DATA UNDER STUDY:
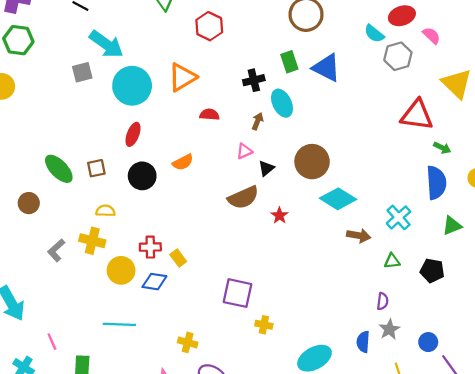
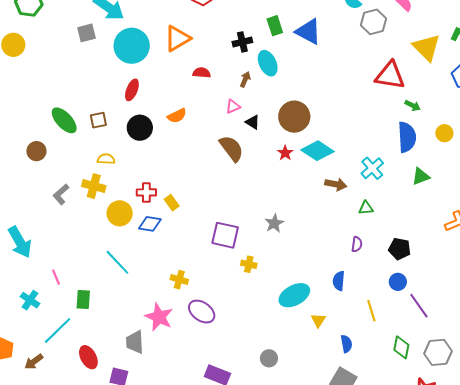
black triangle: (266, 168) -> (253, 122), turned -49
brown semicircle: (243, 197) -> (231, 148), turned -104
red star: (279, 216) -> (285, 153), moved
black pentagon: (432, 271) -> (400, 249), moved
cyan line: (119, 324) -> (117, 262), turned 44
gray star: (389, 329) -> (274, 223), moved

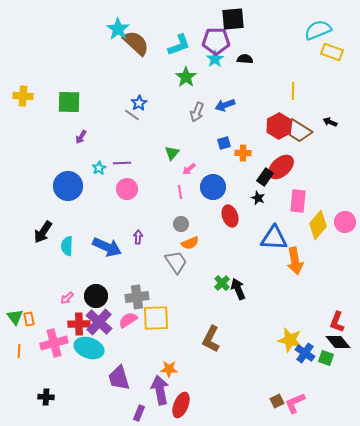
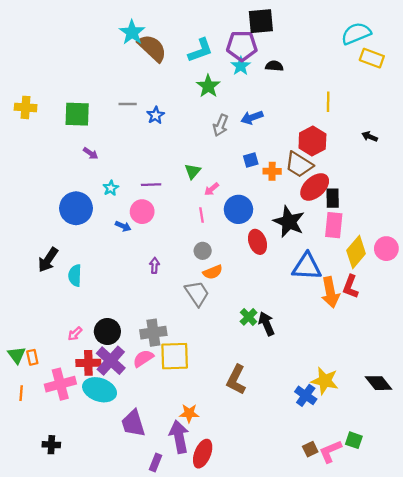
gray line: (132, 115) -> (128, 104), moved, turned -35
brown trapezoid: (299, 131) -> (299, 165), moved
purple arrow: (81, 137) -> (91, 153), turned -88
purple line: (122, 163) -> (151, 185), moved
black rectangle: (265, 177) -> (333, 198), moved, turned -36
black star: (258, 198) -> (289, 222), size x2.0
blue arrow: (107, 247) -> (123, 226), moved, size x0.5
red L-shape: (337, 322) -> (351, 287), moved
blue cross: (305, 353) -> (306, 395), moved
green square: (326, 358) -> (354, 440), moved

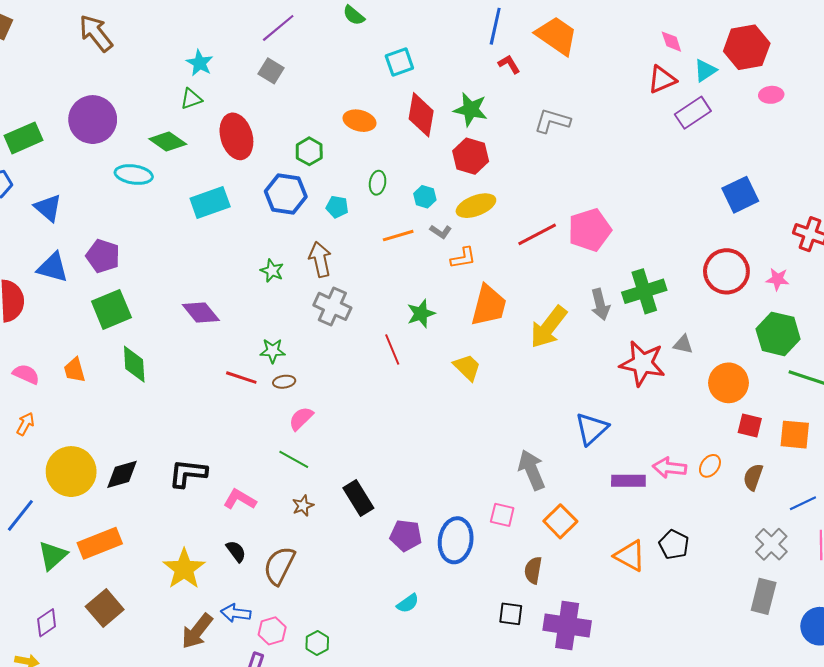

EXERCISE:
How many of the lines in the data above carry the word "gray"? Say the number and nothing else.

RESULT FOR THIS EXERCISE:
2